▶ Scene image comparisons:
========================================================================
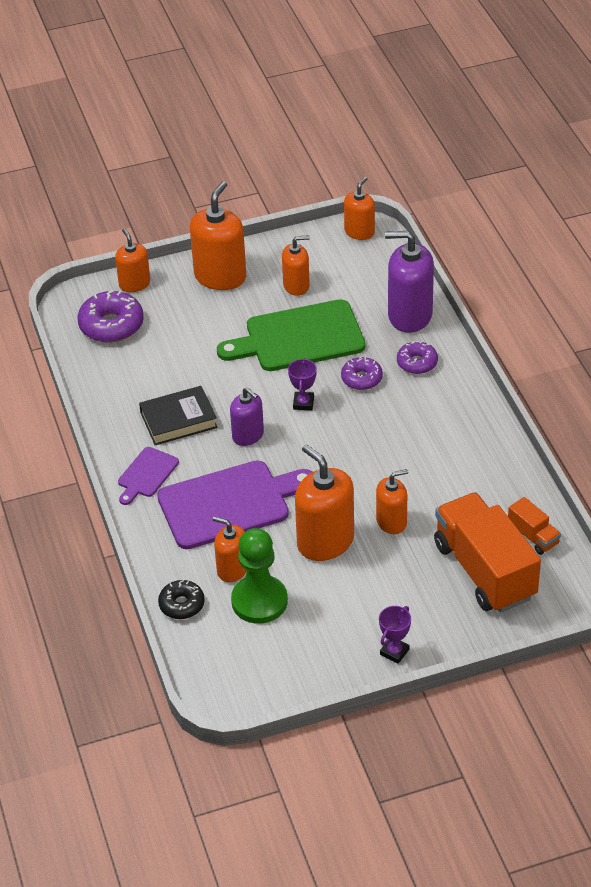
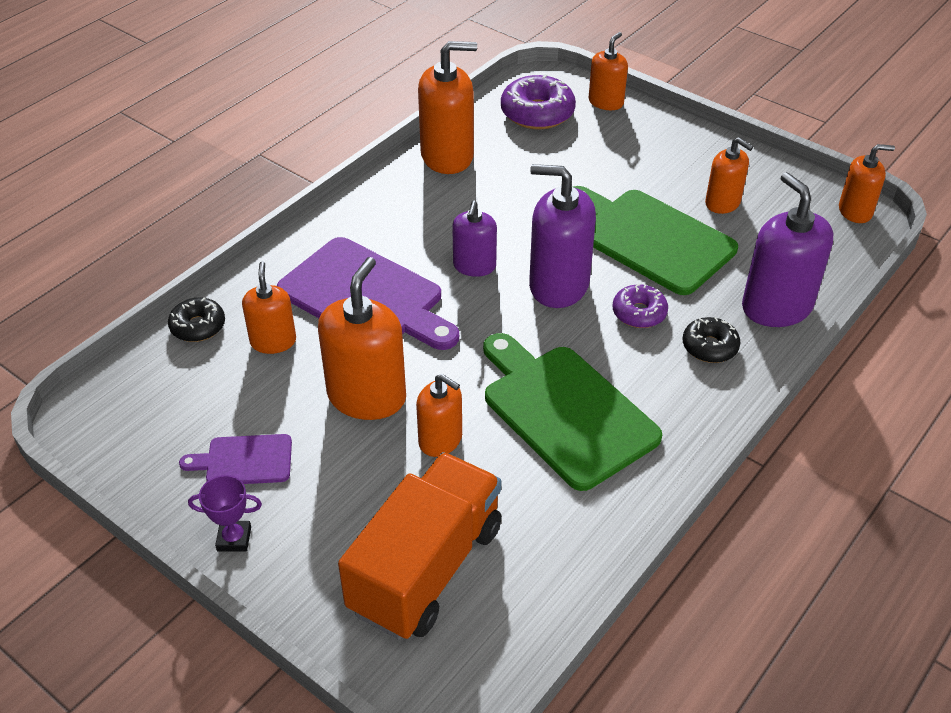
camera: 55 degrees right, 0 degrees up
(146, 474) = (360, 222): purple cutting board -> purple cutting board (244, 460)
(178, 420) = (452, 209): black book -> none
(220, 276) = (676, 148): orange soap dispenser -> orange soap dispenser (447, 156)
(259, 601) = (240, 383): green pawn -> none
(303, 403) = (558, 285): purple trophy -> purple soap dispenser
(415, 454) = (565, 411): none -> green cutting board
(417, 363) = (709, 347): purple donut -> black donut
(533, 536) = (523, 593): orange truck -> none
========================================================================
▶ Work to complete: For the string "none", give the number of lines in the records that contain it and nothing besides.

▶ Output of the exercise: 4